### [WHAT NEEDS TO BE DONE]
Copy nothing but the lines from the line with "(172, 307) = (185, 245): orange" to the end of the records, retyped exactly. Pictures stay out.

Object change listings
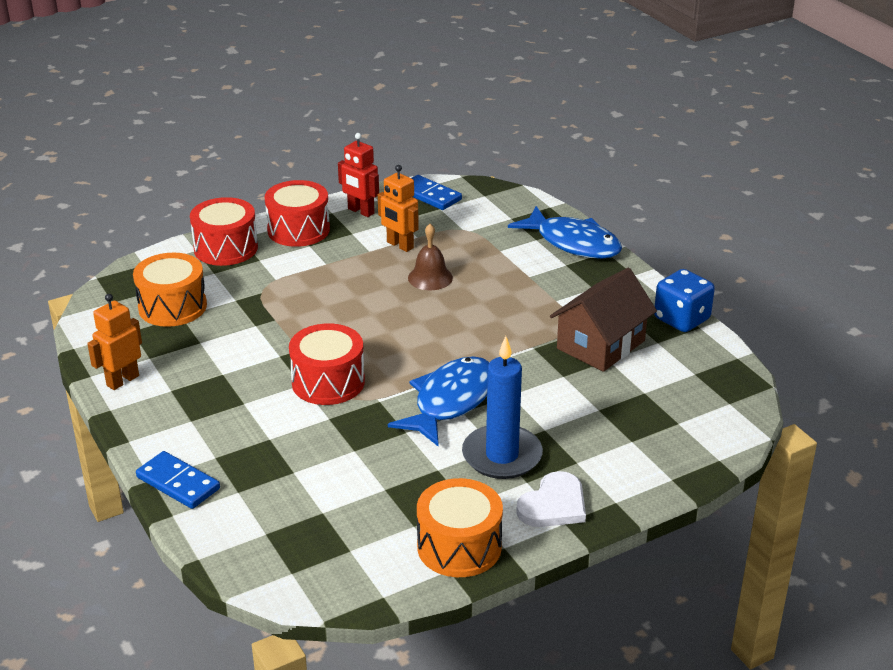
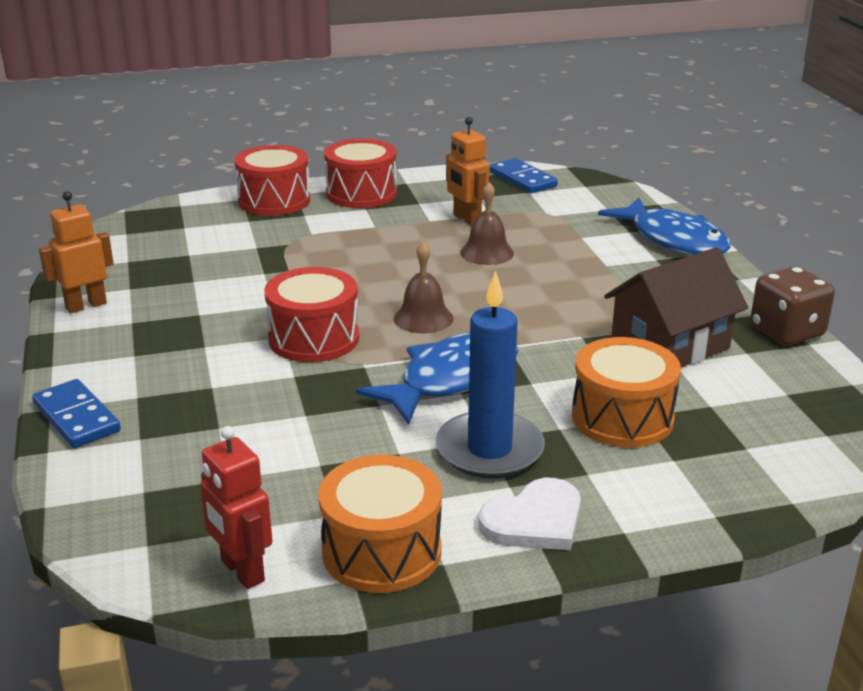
camera: 15 degrees right, 5 degrees down
(172, 307) = (185, 245): orange drum -> orange drum (622, 418)
(360, 211) = (438, 185): red robot -> red robot (241, 571)
(406, 349) = (423, 318): none -> brown bell
(681, 319) = (787, 332): blue dice -> brown dice

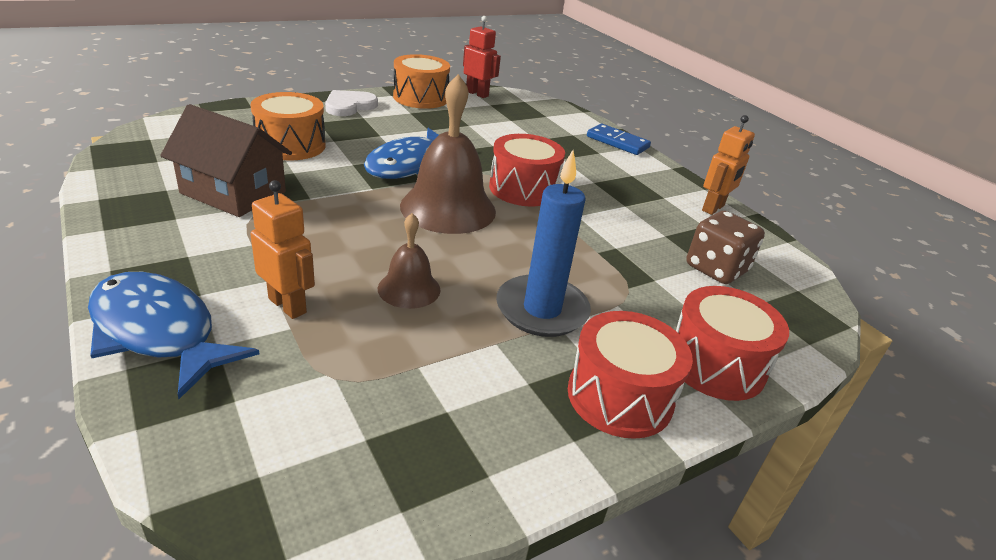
camera: 160 degrees right, 5 degrees up
(423, 318) = (448, 208): brown bell -> brown bell, size x1.87
(466, 219) = (449, 349): orange robot -> orange robot (288, 305)
(489, 450) = (376, 130): blue candle -> blue candle (542, 310)
(522, 179) = (379, 481): blue domino -> none
(670, 345) = (233, 192): brown house -> brown house turned 75 degrees clockwise
(787, 332) = (110, 208): brown dice -> brown dice (716, 269)

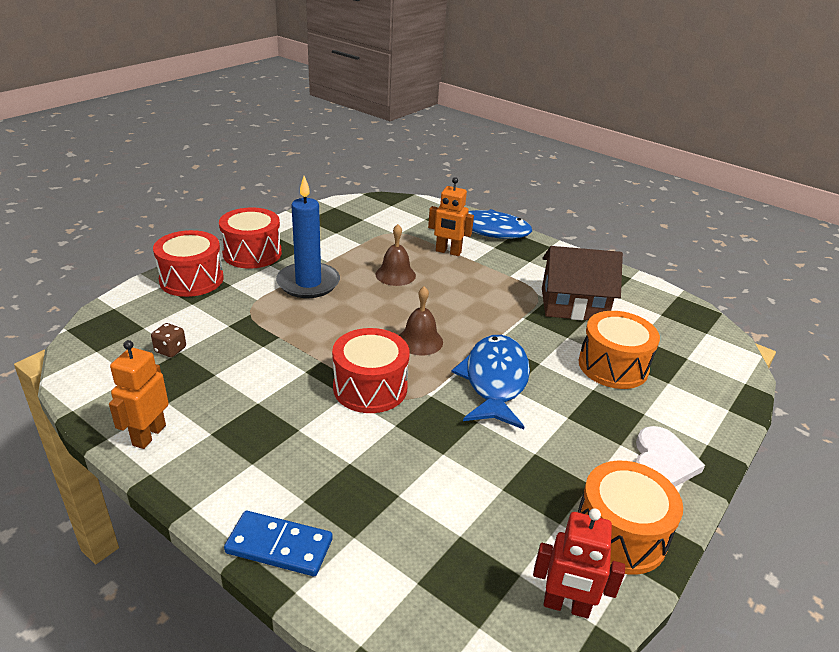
camera: 160 degrees right, 0 degrees up
(448, 208) = (420, 341): brown bell -> brown bell, size x0.53
(716, 269) = (170, 350): brown dice -> brown dice, size x0.53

### [TASK RESULT]
(172, 307) = (185, 245): orange drum -> orange drum (622, 418)
(360, 211) = (438, 185): red robot -> red robot (241, 571)
(406, 349) = (423, 318): none -> brown bell
(681, 319) = (787, 332): blue dice -> brown dice

camera: 160 degrees right, 5 degrees up
(423, 318) = (448, 208): brown bell -> brown bell, size x1.87
(466, 219) = (449, 349): orange robot -> orange robot (288, 305)
(489, 450) = (376, 130): blue candle -> blue candle (542, 310)
(522, 179) = (379, 481): blue domino -> none
(670, 345) = (233, 192): brown house -> brown house turned 75 degrees clockwise
(787, 332) = (110, 208): brown dice -> brown dice (716, 269)

camera: 160 degrees right, 0 degrees up
(448, 208) = (420, 341): brown bell -> brown bell, size x0.53
(716, 269) = (170, 350): brown dice -> brown dice, size x0.53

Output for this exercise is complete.